Given records:
_ _ _ _ _
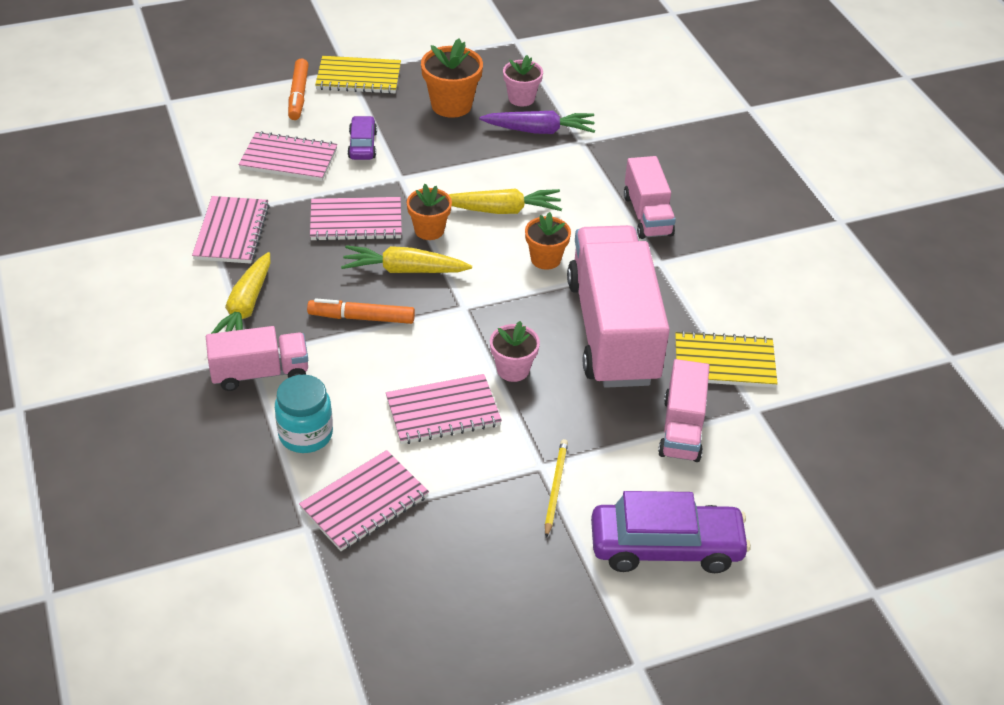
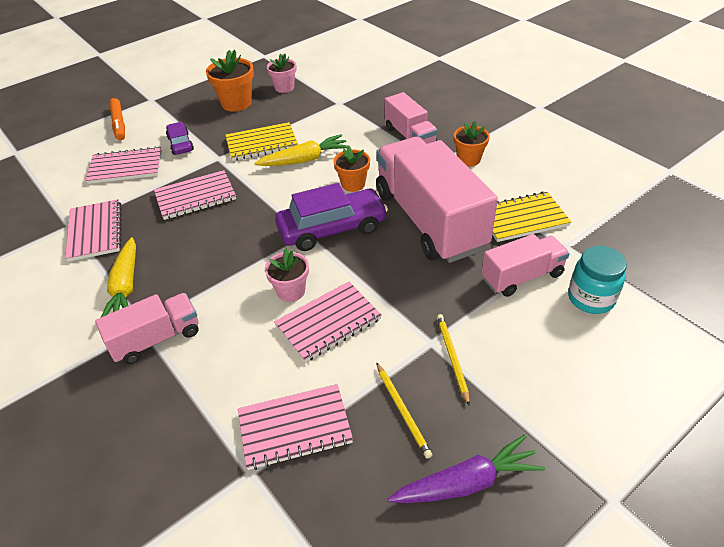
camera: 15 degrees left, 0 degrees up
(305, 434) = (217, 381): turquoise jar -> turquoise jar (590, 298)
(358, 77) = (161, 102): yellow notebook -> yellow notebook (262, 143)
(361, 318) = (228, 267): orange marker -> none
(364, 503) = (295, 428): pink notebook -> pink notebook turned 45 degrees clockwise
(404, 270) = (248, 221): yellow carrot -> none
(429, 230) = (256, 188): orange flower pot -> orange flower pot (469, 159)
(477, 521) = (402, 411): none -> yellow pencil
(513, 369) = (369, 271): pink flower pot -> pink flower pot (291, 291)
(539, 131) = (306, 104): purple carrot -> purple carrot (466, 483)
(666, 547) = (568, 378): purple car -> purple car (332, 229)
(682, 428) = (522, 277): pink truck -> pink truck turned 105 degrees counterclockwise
_ _ _ _ _
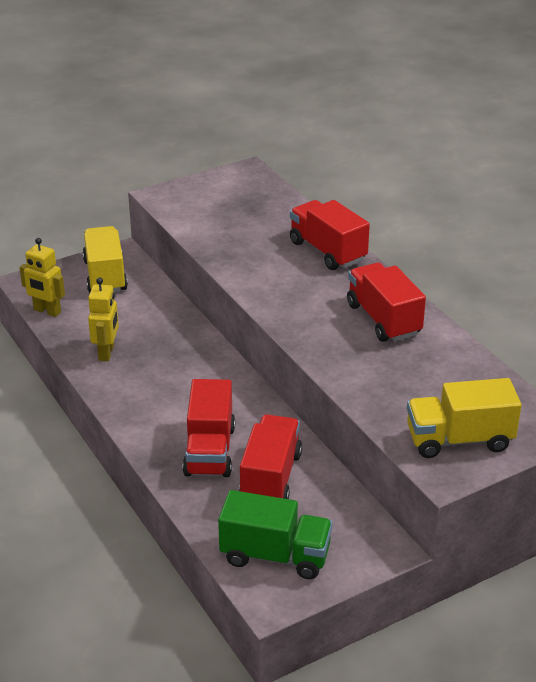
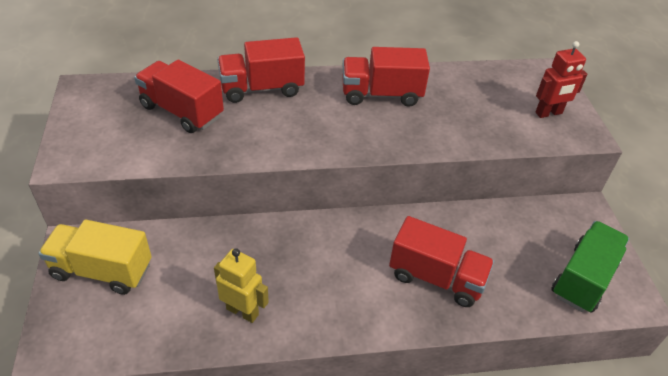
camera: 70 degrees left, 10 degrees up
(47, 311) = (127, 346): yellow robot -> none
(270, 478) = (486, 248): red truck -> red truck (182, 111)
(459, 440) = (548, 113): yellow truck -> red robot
_ _ _ _ _
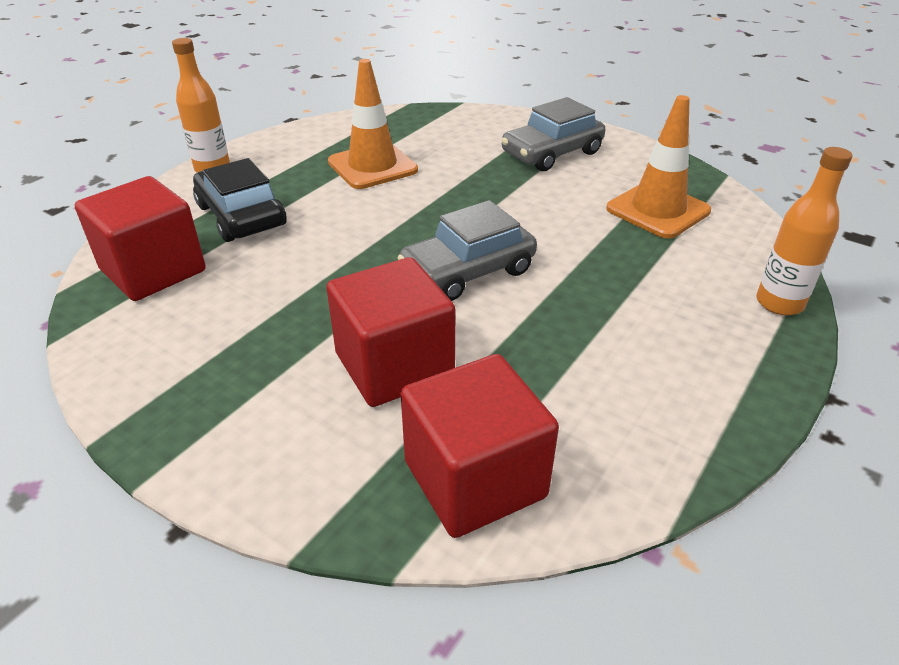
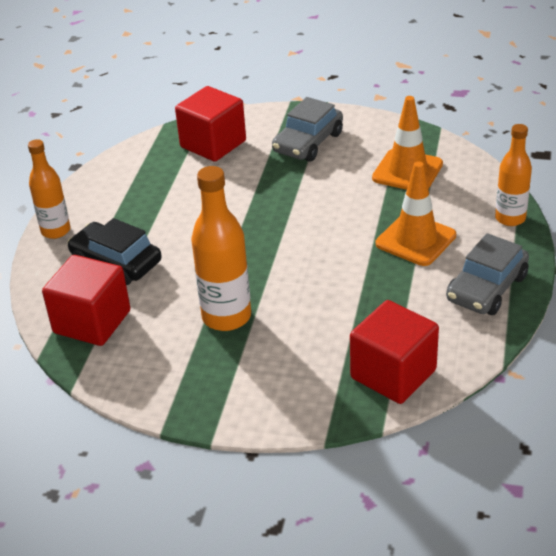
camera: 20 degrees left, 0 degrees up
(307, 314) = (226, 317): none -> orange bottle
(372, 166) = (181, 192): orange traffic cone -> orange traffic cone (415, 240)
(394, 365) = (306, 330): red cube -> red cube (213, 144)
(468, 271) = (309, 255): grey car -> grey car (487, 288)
_ _ _ _ _
Problem statement: Repeat word for word the lines above that run from the line containing "(361, 318) = (228, 267): orange" through the line containing "(682, 428) = (522, 277): pink", both ends included, and nothing else.

Response for this exercise:
(361, 318) = (228, 267): orange marker -> none
(364, 503) = (295, 428): pink notebook -> pink notebook turned 45 degrees clockwise
(404, 270) = (248, 221): yellow carrot -> none
(429, 230) = (256, 188): orange flower pot -> orange flower pot (469, 159)
(477, 521) = (402, 411): none -> yellow pencil
(513, 369) = (369, 271): pink flower pot -> pink flower pot (291, 291)
(539, 131) = (306, 104): purple carrot -> purple carrot (466, 483)
(666, 547) = (568, 378): purple car -> purple car (332, 229)
(682, 428) = (522, 277): pink truck -> pink truck turned 105 degrees counterclockwise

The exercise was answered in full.